#### WORK REQUEST:
An exact copy of the records below is required, and it must contain no pictures.

Object state comparisons
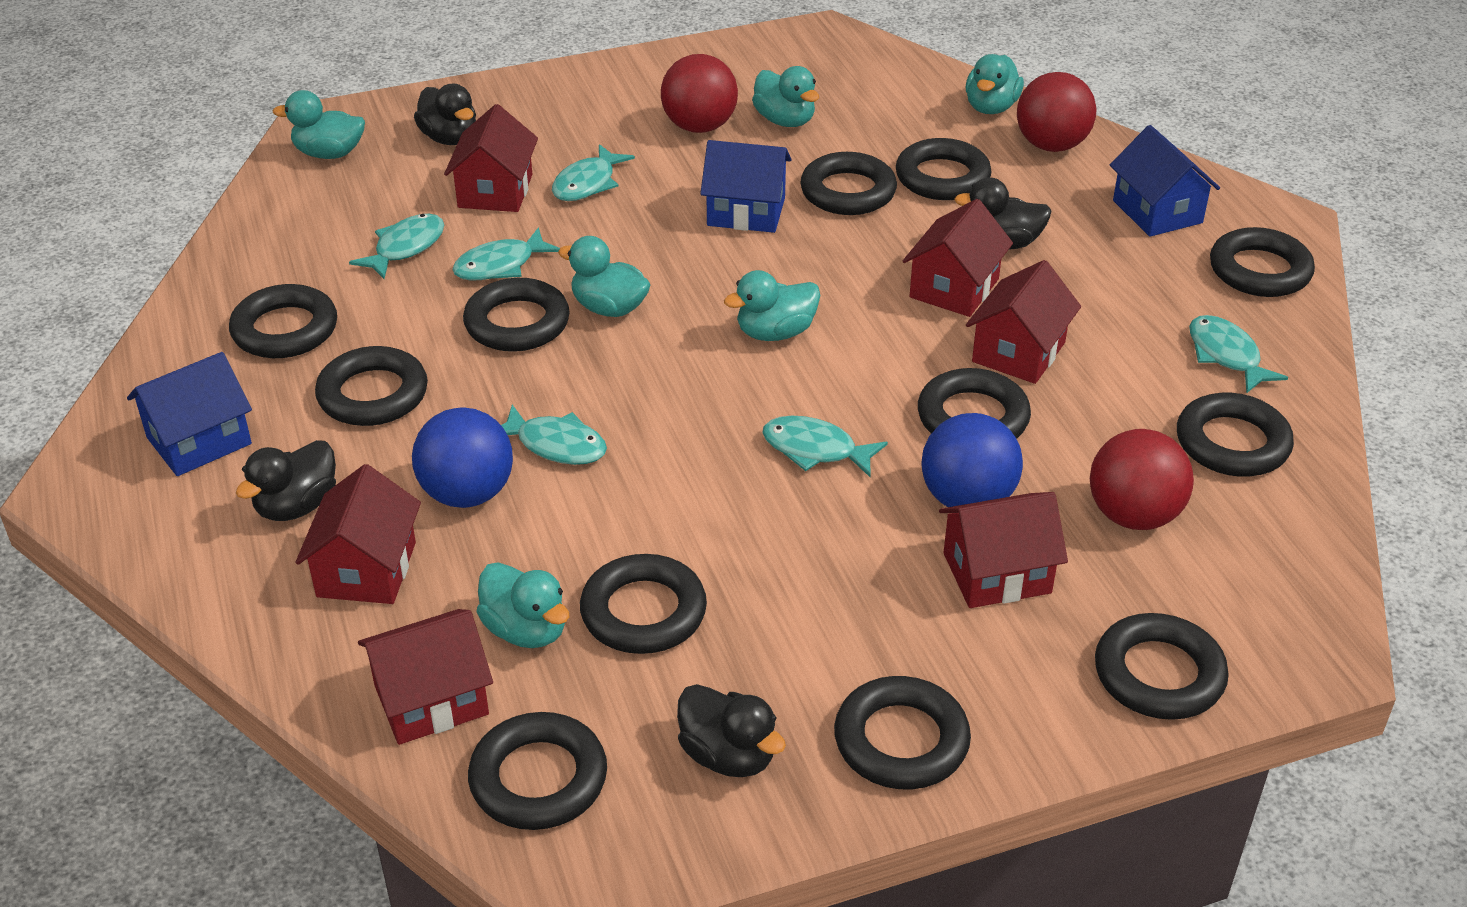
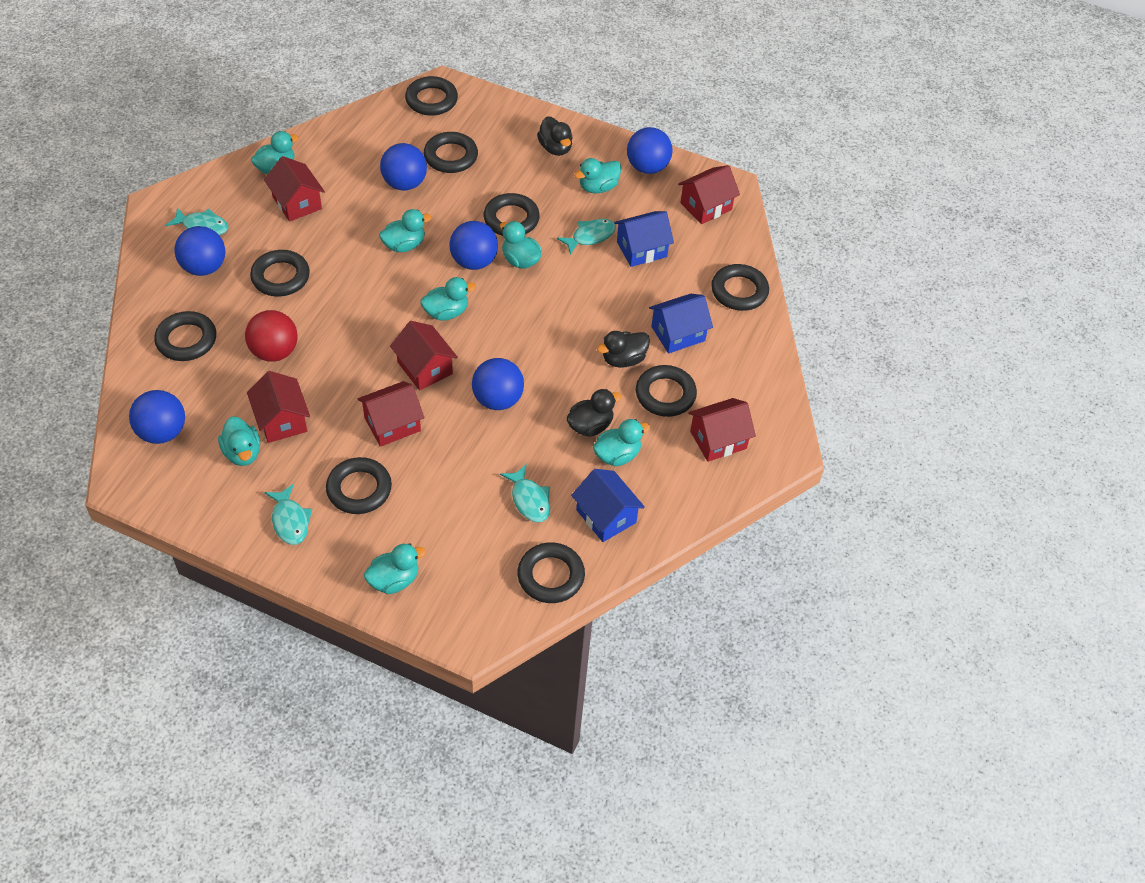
black duck: 4 -> 3
black ring: 12 -> 9
blue ball: 2 -> 6
red ball: 3 -> 1
turquoise duck: 6 -> 8
turquoise fish: 6 -> 4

#### SOLUTION BELOW:
black duck: 4 -> 3
black ring: 12 -> 9
blue ball: 2 -> 6
red ball: 3 -> 1
turquoise duck: 6 -> 8
turquoise fish: 6 -> 4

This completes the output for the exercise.